> **Task item**:
After finding the line with "LIGHT1 pin OUT: none -> D4" in the data below, set down exactly each line through the one with "DRIVER pin IN2: D12 -> D35", inclusive, and stop there.
··· Material for this task
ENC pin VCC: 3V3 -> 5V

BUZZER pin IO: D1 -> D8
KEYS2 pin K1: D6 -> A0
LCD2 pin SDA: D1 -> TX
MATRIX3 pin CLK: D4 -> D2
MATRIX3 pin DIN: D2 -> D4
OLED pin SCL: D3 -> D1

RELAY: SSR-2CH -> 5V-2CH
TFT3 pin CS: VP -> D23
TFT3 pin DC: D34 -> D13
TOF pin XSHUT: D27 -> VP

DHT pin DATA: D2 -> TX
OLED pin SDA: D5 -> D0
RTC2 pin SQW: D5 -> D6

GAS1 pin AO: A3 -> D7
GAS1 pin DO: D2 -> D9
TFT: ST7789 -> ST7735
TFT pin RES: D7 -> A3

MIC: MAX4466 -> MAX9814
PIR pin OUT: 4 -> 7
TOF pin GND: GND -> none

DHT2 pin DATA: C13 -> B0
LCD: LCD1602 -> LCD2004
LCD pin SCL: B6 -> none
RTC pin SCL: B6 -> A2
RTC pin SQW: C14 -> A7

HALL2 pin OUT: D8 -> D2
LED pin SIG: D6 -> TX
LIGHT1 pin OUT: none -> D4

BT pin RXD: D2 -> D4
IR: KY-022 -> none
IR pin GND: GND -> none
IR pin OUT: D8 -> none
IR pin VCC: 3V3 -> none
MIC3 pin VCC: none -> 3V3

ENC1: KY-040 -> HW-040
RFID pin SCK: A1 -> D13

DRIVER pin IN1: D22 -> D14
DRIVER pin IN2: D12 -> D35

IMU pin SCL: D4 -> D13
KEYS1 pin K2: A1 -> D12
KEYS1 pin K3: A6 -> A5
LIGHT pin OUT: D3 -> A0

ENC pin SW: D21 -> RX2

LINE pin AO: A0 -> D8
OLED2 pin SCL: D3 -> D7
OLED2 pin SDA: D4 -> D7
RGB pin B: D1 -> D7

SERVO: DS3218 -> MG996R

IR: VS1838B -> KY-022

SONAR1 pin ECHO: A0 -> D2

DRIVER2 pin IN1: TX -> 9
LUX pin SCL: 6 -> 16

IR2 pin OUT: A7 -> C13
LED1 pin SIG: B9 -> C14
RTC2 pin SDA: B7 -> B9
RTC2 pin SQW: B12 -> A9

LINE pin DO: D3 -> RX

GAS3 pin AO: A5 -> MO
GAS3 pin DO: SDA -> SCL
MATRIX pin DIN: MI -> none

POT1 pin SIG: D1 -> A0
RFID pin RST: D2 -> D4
······
> **Answer section**:
LIGHT1 pin OUT: none -> D4

BT pin RXD: D2 -> D4
IR: KY-022 -> none
IR pin GND: GND -> none
IR pin OUT: D8 -> none
IR pin VCC: 3V3 -> none
MIC3 pin VCC: none -> 3V3

ENC1: KY-040 -> HW-040
RFID pin SCK: A1 -> D13

DRIVER pin IN1: D22 -> D14
DRIVER pin IN2: D12 -> D35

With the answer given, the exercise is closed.